§ DATA SUPPLIED

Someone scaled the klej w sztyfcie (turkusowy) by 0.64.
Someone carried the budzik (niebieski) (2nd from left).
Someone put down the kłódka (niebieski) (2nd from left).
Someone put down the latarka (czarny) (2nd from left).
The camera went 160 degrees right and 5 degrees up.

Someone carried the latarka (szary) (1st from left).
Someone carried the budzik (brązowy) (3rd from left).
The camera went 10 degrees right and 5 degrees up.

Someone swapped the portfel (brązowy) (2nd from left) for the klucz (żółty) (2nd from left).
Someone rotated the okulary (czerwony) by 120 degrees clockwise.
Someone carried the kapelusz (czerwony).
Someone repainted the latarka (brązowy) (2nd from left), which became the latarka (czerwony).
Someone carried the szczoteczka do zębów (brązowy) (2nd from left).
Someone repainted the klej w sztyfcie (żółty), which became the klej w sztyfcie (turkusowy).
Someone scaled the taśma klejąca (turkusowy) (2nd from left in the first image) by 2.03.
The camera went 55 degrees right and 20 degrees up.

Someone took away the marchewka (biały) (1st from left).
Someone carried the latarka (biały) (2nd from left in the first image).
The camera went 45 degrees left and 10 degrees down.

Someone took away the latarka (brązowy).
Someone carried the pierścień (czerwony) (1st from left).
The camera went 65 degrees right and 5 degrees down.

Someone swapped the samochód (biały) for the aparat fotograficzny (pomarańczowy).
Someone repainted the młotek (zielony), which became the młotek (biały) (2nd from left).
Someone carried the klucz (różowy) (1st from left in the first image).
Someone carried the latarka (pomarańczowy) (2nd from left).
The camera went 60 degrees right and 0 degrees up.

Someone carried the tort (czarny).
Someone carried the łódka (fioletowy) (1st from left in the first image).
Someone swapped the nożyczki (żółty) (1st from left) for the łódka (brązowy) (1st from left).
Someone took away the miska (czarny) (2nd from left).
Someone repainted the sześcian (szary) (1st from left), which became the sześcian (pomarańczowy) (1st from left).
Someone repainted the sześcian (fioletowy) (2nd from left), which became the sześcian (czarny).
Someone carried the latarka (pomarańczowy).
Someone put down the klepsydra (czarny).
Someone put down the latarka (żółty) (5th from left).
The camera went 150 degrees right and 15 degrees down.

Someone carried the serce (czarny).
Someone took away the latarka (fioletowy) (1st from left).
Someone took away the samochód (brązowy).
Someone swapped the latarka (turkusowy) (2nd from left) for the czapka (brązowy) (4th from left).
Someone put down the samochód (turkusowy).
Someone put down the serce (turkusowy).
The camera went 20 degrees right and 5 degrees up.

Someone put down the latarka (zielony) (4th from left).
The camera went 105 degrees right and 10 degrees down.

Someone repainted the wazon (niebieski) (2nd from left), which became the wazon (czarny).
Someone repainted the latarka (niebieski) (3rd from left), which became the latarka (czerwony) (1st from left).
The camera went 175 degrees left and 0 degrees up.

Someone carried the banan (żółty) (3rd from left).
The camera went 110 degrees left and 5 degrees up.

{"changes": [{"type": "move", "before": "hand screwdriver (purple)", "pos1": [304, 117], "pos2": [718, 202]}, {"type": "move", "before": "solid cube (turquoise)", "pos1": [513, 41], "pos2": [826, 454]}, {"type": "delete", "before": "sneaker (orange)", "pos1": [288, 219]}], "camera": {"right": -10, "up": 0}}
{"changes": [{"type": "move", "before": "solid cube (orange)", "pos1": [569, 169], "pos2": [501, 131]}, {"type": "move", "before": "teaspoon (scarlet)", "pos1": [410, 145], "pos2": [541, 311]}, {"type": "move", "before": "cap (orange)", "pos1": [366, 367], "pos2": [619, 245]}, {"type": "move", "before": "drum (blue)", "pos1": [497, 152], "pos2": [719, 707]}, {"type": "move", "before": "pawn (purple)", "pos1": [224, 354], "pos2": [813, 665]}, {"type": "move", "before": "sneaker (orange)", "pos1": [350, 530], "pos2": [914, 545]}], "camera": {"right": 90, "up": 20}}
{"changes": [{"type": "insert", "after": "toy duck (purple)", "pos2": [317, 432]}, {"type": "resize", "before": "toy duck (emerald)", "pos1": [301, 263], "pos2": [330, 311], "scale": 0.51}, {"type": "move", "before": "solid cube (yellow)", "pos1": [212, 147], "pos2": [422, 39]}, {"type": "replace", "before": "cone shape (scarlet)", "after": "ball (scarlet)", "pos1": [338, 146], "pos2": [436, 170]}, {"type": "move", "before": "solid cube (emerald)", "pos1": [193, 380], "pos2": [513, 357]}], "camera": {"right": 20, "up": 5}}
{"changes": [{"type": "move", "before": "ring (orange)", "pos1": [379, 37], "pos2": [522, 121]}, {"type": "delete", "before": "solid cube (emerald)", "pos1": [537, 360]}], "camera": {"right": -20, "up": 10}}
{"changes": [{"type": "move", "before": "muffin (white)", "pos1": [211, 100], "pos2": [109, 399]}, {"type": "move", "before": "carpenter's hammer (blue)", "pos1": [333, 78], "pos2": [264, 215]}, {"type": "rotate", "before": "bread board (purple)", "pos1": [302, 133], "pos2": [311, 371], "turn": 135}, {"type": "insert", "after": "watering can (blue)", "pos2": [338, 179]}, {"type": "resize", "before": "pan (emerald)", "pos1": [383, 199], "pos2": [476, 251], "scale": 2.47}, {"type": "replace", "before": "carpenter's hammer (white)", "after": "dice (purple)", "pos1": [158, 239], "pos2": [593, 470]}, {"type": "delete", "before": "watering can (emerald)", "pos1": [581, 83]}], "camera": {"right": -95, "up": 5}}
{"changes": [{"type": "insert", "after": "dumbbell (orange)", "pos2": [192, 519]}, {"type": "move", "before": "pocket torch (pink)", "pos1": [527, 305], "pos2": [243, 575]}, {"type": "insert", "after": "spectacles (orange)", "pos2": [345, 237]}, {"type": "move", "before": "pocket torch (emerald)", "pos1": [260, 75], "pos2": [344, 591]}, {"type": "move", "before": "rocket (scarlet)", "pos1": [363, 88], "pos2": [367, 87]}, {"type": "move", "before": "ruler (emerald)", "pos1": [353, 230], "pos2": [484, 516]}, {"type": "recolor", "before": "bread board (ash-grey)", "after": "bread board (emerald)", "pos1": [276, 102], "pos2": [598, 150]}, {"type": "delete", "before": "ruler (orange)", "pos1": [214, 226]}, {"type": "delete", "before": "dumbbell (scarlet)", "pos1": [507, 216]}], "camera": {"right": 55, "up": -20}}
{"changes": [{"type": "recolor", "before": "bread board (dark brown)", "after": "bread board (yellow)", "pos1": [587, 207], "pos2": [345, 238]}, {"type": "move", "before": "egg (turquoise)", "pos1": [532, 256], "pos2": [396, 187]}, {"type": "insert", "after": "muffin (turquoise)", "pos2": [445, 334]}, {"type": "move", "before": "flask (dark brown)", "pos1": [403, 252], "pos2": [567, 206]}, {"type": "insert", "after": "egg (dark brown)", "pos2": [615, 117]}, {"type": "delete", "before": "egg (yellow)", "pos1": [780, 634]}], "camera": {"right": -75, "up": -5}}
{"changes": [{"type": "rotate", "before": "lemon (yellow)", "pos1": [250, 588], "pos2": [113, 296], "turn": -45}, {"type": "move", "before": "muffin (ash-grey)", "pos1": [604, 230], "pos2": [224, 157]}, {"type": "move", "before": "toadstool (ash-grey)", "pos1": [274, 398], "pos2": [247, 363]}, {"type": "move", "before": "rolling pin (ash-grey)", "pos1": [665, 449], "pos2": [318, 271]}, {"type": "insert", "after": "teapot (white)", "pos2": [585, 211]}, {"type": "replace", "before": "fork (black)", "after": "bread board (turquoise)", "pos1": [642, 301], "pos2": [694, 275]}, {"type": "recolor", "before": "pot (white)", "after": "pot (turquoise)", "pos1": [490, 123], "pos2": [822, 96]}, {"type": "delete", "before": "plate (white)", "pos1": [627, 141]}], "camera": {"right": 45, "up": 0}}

§ PROBLEM TO WORK ON
Starting with the first line of the listing, output each line exactly until you have included the one containing "Someone carried the szczoteczka".

§ RESPONSE TO THIS EXERCISE
Someone scaled the klej w sztyfcie (turkusowy) by 0.64.
Someone carried the budzik (niebieski) (2nd from left).
Someone put down the kłódka (niebieski) (2nd from left).
Someone put down the latarka (czarny) (2nd from left).
The camera went 160 degrees right and 5 degrees up.

Someone carried the latarka (szary) (1st from left).
Someone carried the budzik (brązowy) (3rd from left).
The camera went 10 degrees right and 5 degrees up.

Someone swapped the portfel (brązowy) (2nd from left) for the klucz (żółty) (2nd from left).
Someone rotated the okulary (czerwony) by 120 degrees clockwise.
Someone carried the kapelusz (czerwony).
Someone repainted the latarka (brązowy) (2nd from left), which became the latarka (czerwony).
Someone carried the szczoteczka do zębów (brązowy) (2nd from left).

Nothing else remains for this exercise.